**MATERIAL PROVIDED**
○ ○ ○ ○ ○ ○ ○
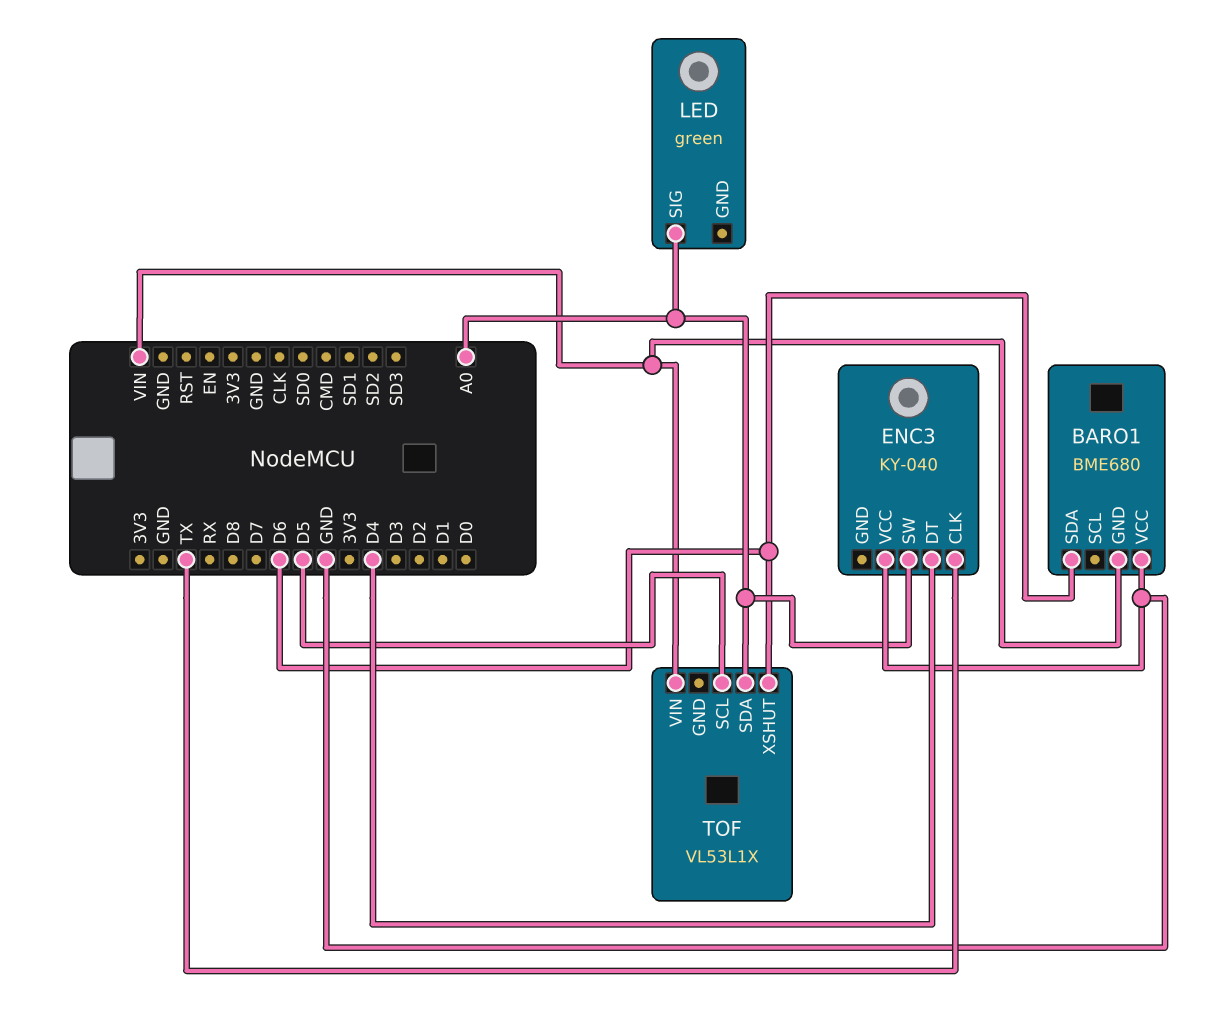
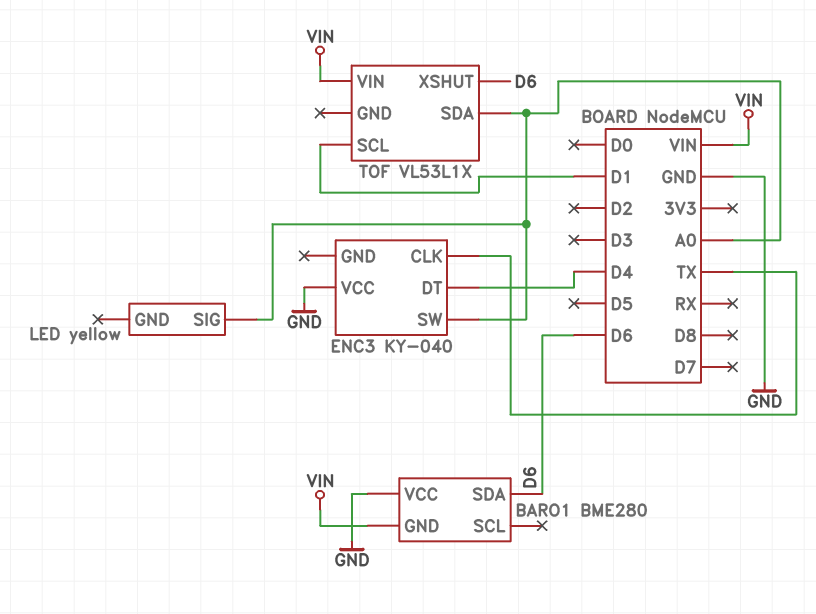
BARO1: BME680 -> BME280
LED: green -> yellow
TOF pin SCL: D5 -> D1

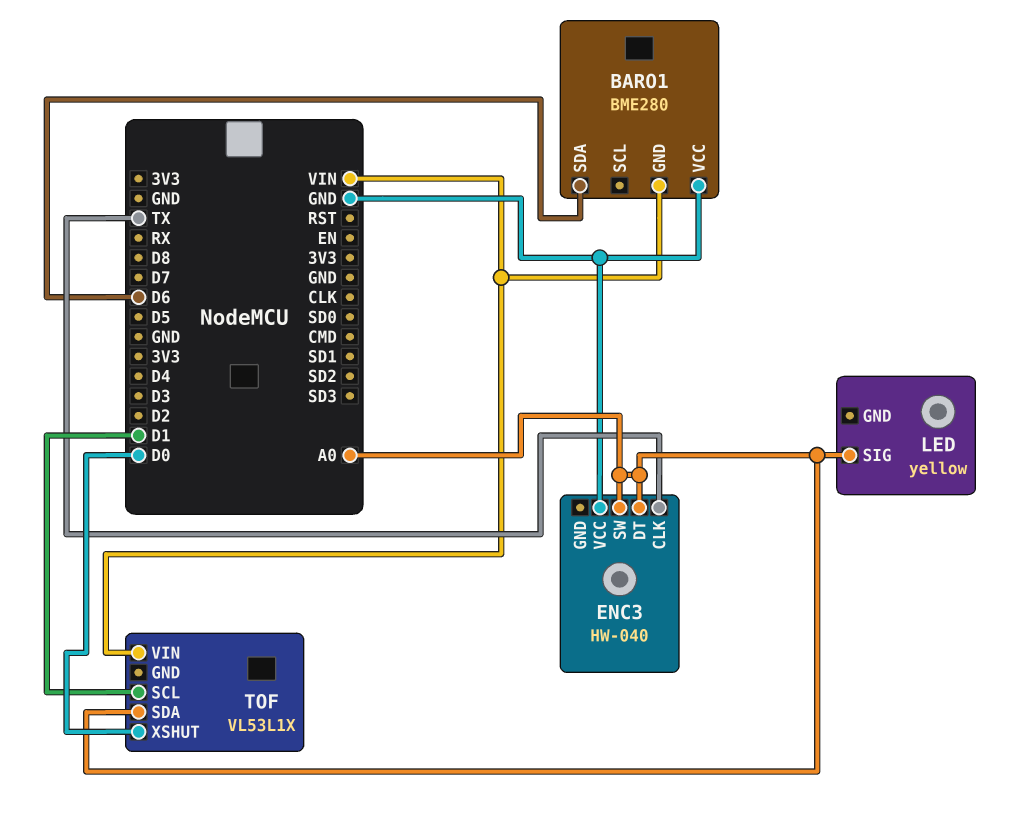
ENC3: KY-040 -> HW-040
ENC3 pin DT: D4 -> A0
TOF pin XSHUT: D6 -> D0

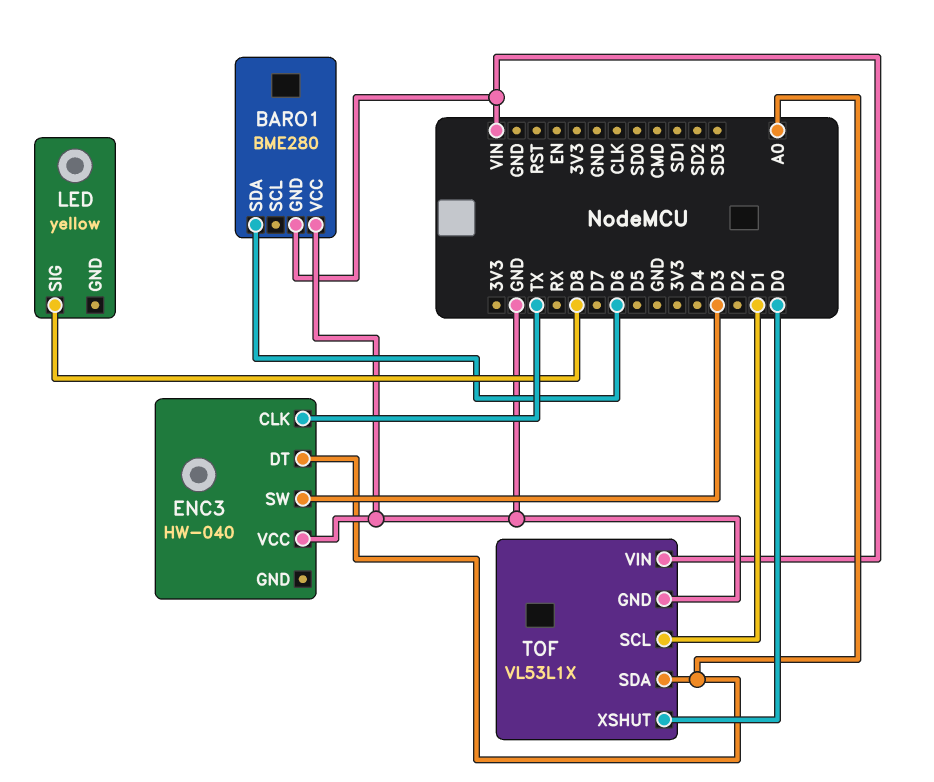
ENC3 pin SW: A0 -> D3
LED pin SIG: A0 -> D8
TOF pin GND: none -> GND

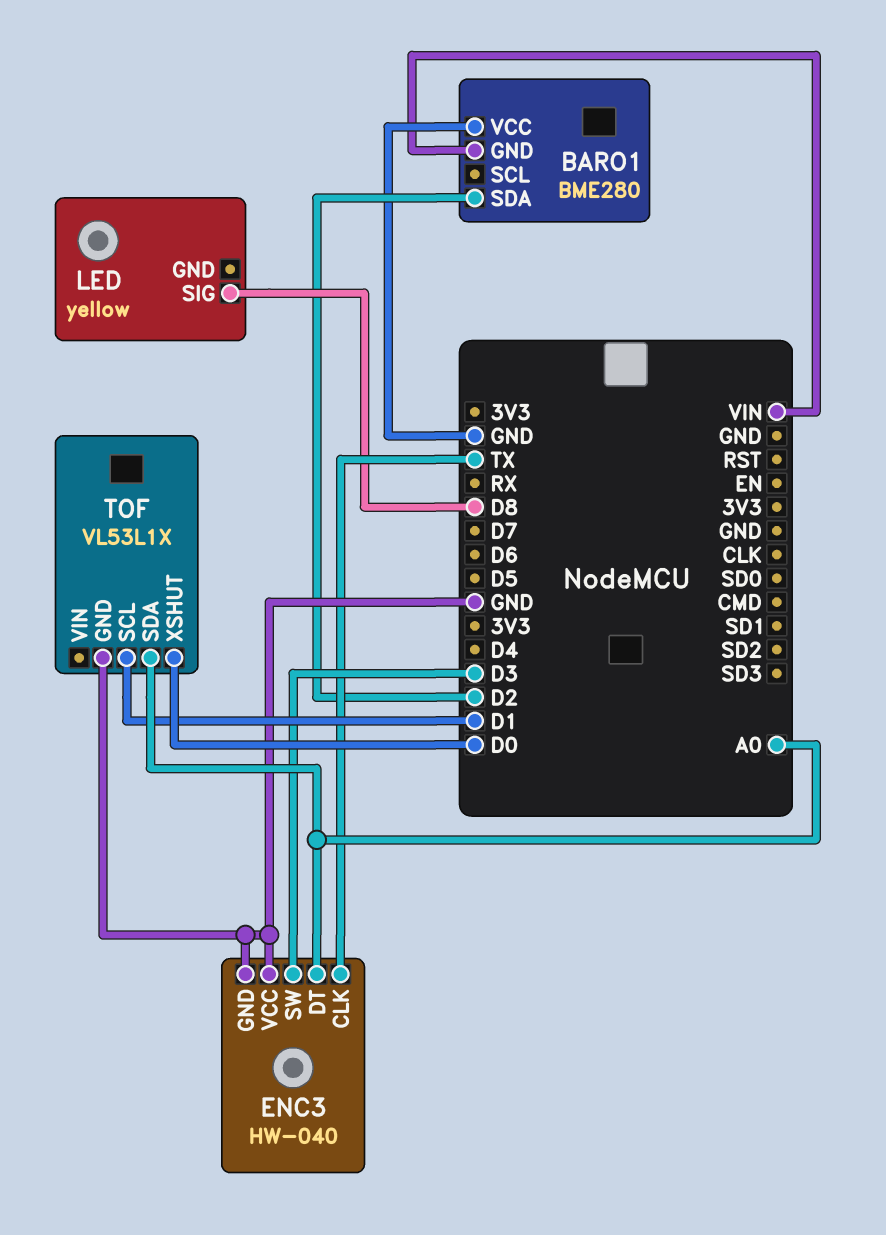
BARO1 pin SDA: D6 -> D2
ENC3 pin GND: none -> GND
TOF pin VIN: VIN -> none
○ ○ ○ ○ ○ ○ ○
Copy out each line of the records that holds the string "none".

**OUTPUT OF THE TASK**
TOF pin GND: none -> GND
ENC3 pin GND: none -> GND
TOF pin VIN: VIN -> none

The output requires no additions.